Task item> Where a line in the listing below holds the word "cheese", count that line; give the total alone.
- - -
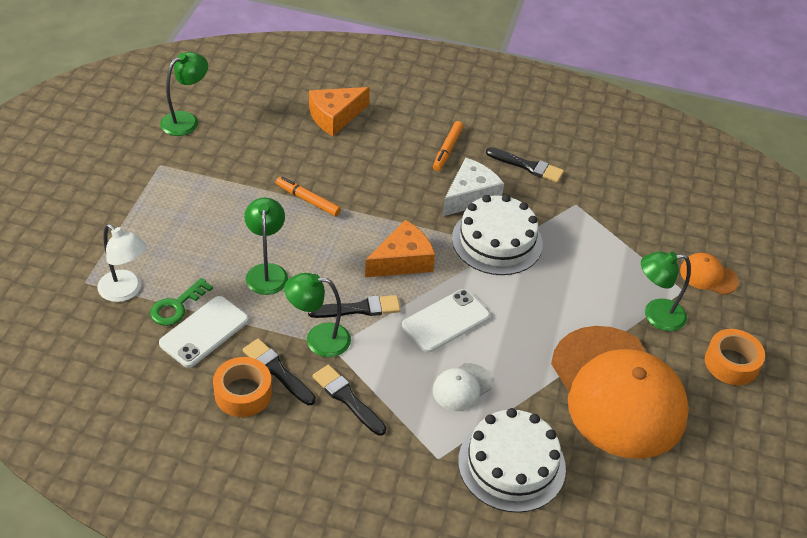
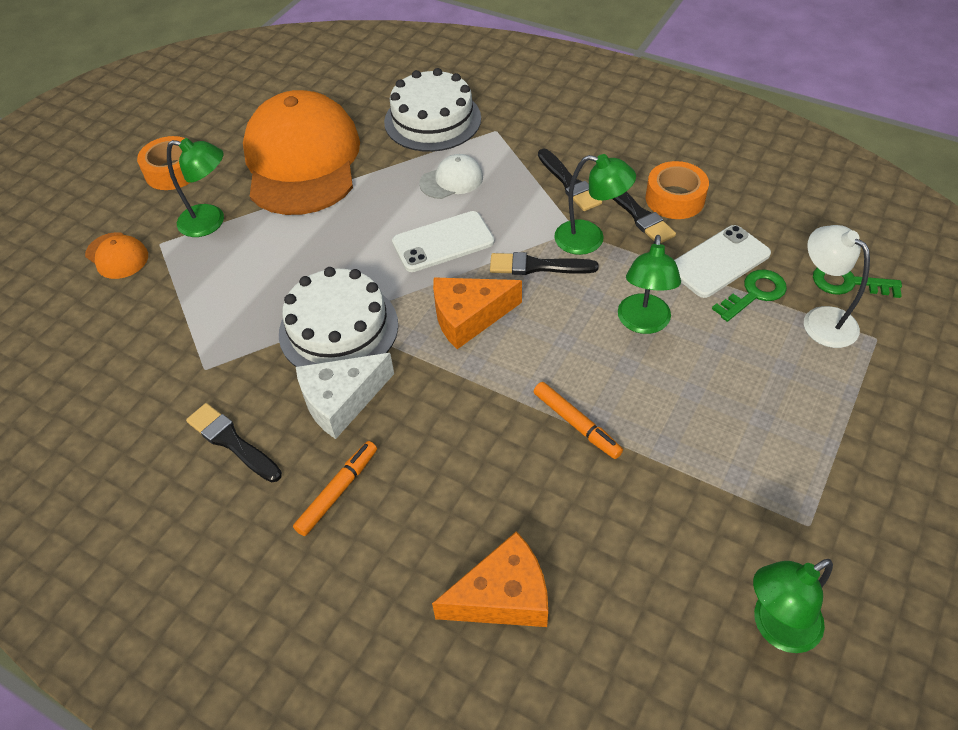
camera: 160 degrees left, 5 degrees up
(96, 326) = (848, 282): none -> green key

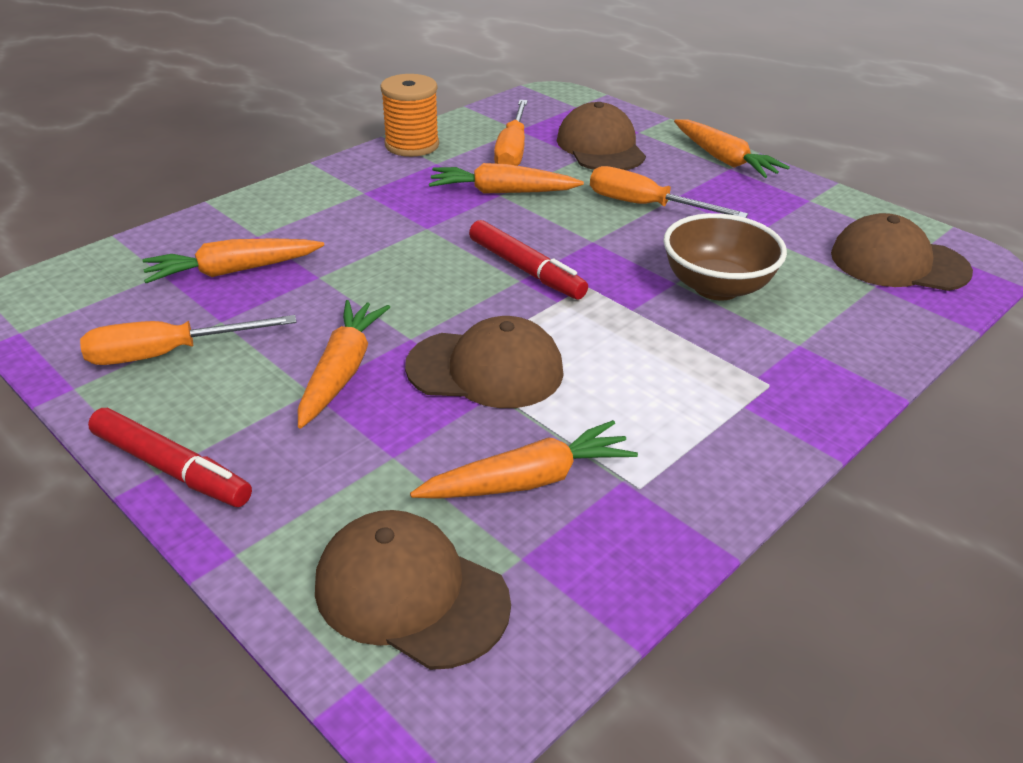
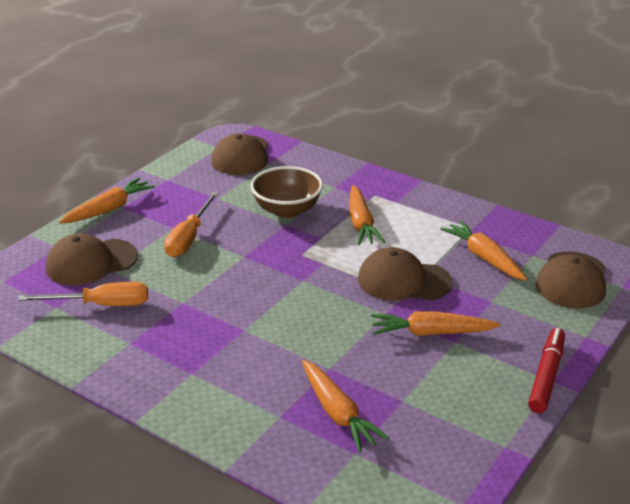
camera: 100 degrees left, 5 degrees down
(168, 353) = (449, 413): orange screwdriver -> none
(412, 145) = (95, 362): orange spool -> none
(486, 369) = (403, 281): brown cap -> brown cap turned 75 degrees counterclockwise
(502, 192) = (179, 301): orange carrot -> orange carrot (361, 224)
(526, 270) = (290, 278): red marker -> none

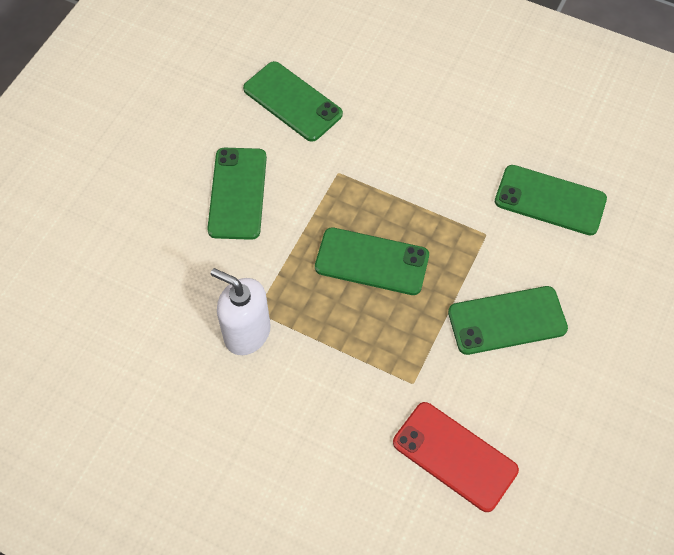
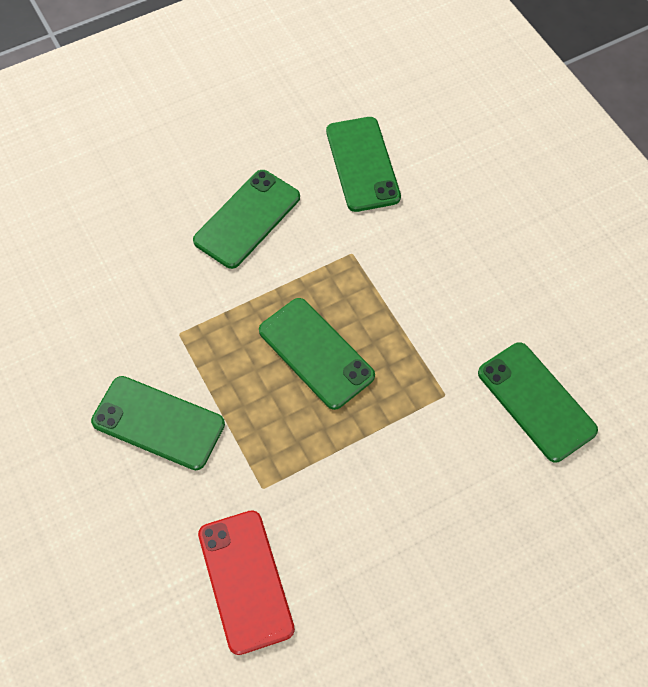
camera: 35 degrees right, 0 degrees up
(247, 333) = (156, 347): white soap dispenser -> none
(507, 320) = (398, 489): green phone -> green phone (158, 423)

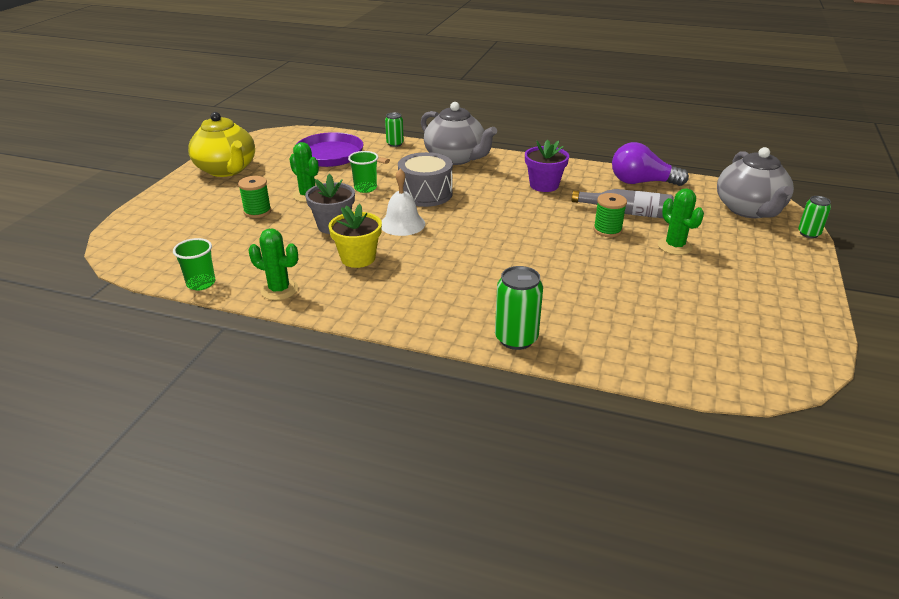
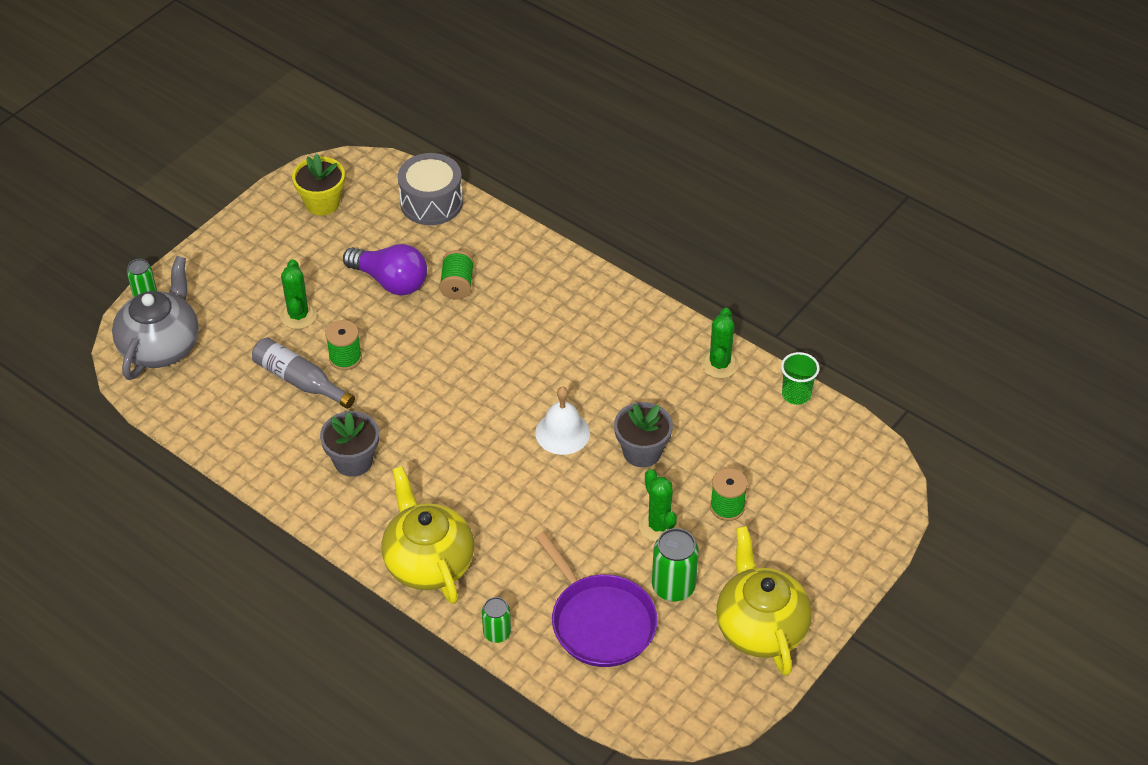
camera: 160 degrees left, 15 degrees up
(279, 290) = (719, 364): green cactus -> green cactus turned 60 degrees clockwise
(358, 258) = (630, 388): yellow flower pot -> yellow flower pot (322, 203)
(365, 188) = (581, 521): green cup -> none
(425, 194) = (509, 485): grey drum -> grey drum (431, 202)
(456, 158) = (428, 562): grey teapot -> yellow teapot
(516, 338) = (529, 251): green can -> green can (673, 587)
(544, 185) = (353, 461): purple flower pot -> grey flower pot
(563, 295) = (457, 285): none -> green spool
(641, 182) = (230, 431): purple light bulb -> purple light bulb (391, 281)

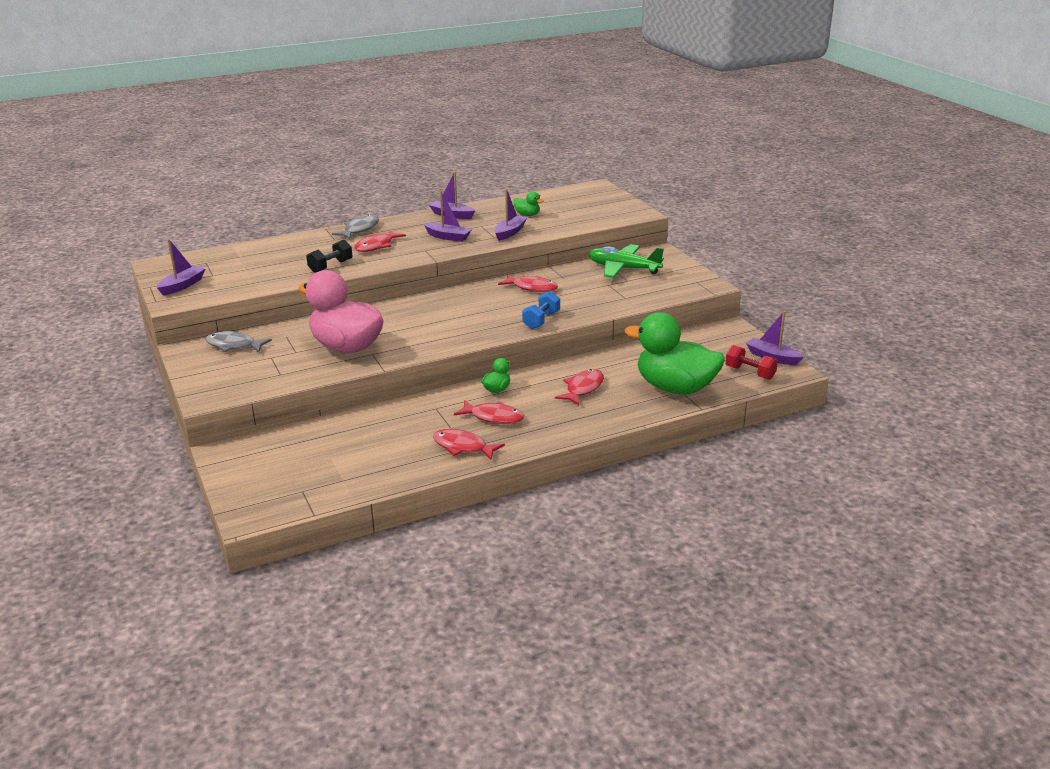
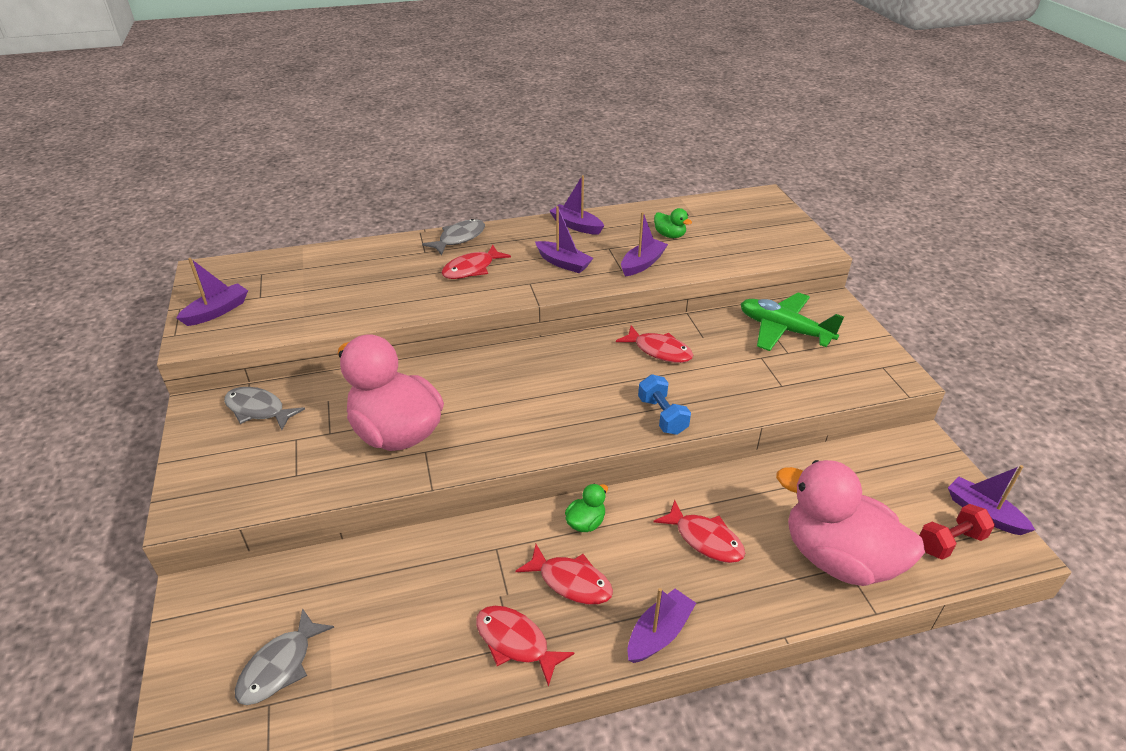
camera: 10 degrees right, 10 degrees up
(302, 475) = (280, 666): none -> grey fish
(330, 266) = (405, 299): black dumbbell -> none
(541, 320) = (662, 416): blue dumbbell -> blue dumbbell turned 60 degrees counterclockwise
(559, 433) = (659, 633): none -> purple boat
(583, 388) = (705, 539): red fish -> red fish turned 90 degrees clockwise
(675, 388) = (838, 558): green duck -> pink duck
(750, 373) = (950, 542): red dumbbell -> red dumbbell turned 75 degrees counterclockwise

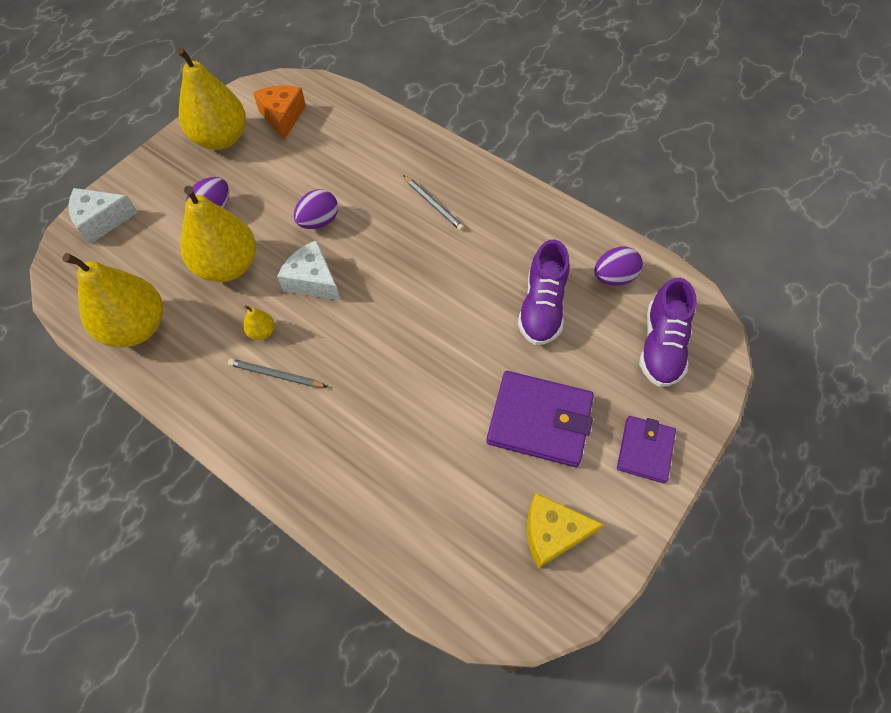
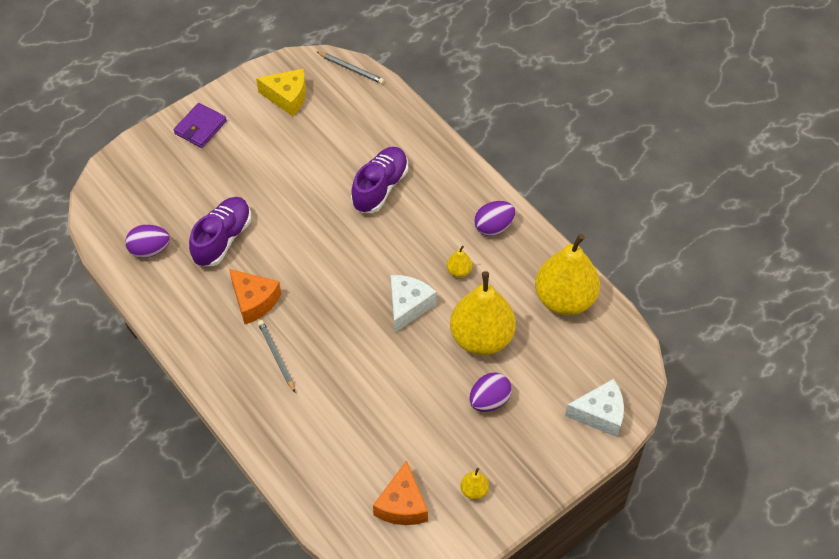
camera: 165 degrees left, 5 degrees down
(221, 138) = (474, 490): yellow pear -> yellow pear, size x0.41
(276, 375) = (452, 235): grey pencil -> grey pencil (351, 69)
(312, 280) = (408, 306): white cheese -> white cheese turned 120 degrees counterclockwise
(319, 221) = (390, 363): purple egg -> purple egg (493, 227)
(477, 250) = (254, 301): none -> orange cheese
(539, 421) = (264, 160): purple wallet -> none
(661, 346) = (145, 189): purple shoe -> purple shoe (380, 187)

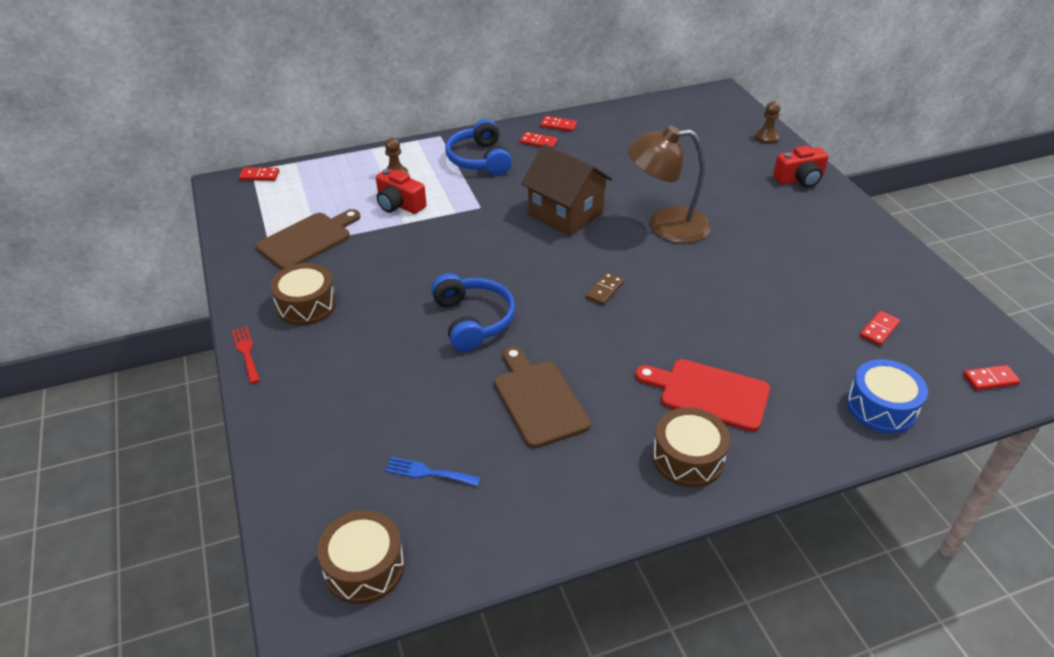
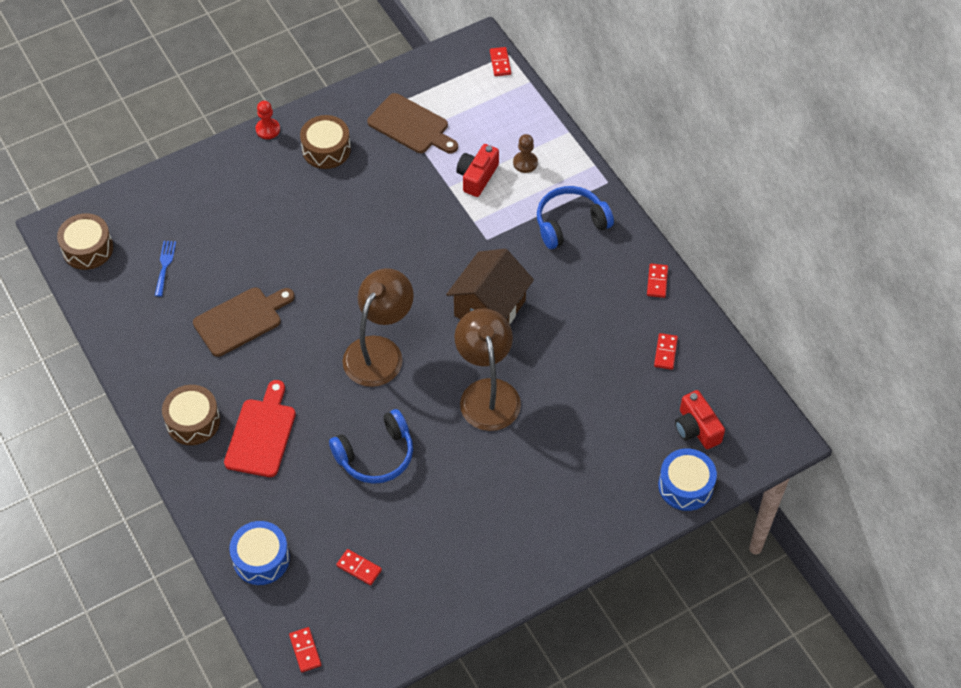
camera: 80 degrees right, 15 degrees up
(246, 352) = (268, 129): red fork -> red pawn
(473, 320) = (325, 263): blue headphones -> blue headphones (376, 455)
(538, 142) = (617, 268): red domino -> red domino (665, 352)
(604, 290) = (379, 351): brown domino -> brown lamp
(766, 138) = (685, 486): brown pawn -> blue drum
(799, 179) = (602, 516): red camera -> red camera (696, 428)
- - -
Exercise output> 2